- Exercise instructions
Reproduce, character for character, the entries from their opening line through the line with "pos1: [601, 399]".

- Data extracted from a collection
--- START ---

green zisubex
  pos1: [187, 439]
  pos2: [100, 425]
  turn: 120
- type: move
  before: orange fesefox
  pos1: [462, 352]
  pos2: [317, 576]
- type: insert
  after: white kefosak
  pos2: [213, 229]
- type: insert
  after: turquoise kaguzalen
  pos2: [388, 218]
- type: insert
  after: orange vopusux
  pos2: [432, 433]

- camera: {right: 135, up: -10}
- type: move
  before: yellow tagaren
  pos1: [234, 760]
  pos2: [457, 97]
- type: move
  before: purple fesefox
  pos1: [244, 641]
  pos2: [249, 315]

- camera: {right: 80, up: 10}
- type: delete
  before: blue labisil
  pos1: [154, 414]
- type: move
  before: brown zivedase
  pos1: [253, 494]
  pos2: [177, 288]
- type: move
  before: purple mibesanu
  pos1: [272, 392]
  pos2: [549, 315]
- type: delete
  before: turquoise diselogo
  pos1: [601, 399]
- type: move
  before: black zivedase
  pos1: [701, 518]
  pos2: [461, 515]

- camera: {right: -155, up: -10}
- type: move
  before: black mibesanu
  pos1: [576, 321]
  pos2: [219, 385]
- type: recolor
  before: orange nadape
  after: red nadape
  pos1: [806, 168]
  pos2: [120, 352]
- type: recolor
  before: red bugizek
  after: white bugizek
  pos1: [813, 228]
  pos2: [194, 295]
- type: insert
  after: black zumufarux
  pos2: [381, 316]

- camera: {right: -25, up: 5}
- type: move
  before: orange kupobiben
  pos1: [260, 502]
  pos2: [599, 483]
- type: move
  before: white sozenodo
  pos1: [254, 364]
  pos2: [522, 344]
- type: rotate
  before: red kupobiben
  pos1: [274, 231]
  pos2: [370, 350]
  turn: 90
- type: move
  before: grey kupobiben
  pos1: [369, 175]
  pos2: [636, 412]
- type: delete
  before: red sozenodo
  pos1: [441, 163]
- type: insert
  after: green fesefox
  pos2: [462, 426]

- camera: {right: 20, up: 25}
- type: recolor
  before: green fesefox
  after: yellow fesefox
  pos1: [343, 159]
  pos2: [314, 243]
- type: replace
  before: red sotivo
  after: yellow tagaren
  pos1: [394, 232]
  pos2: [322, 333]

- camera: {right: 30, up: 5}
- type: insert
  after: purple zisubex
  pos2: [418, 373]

--- END ---

- Your solution
green zisubex
  pos1: [187, 439]
  pos2: [100, 425]
  turn: 120
- type: move
  before: orange fesefox
  pos1: [462, 352]
  pos2: [317, 576]
- type: insert
  after: white kefosak
  pos2: [213, 229]
- type: insert
  after: turquoise kaguzalen
  pos2: [388, 218]
- type: insert
  after: orange vopusux
  pos2: [432, 433]

- camera: {right: 135, up: -10}
- type: move
  before: yellow tagaren
  pos1: [234, 760]
  pos2: [457, 97]
- type: move
  before: purple fesefox
  pos1: [244, 641]
  pos2: [249, 315]

- camera: {right: 80, up: 10}
- type: delete
  before: blue labisil
  pos1: [154, 414]
- type: move
  before: brown zivedase
  pos1: [253, 494]
  pos2: [177, 288]
- type: move
  before: purple mibesanu
  pos1: [272, 392]
  pos2: [549, 315]
- type: delete
  before: turquoise diselogo
  pos1: [601, 399]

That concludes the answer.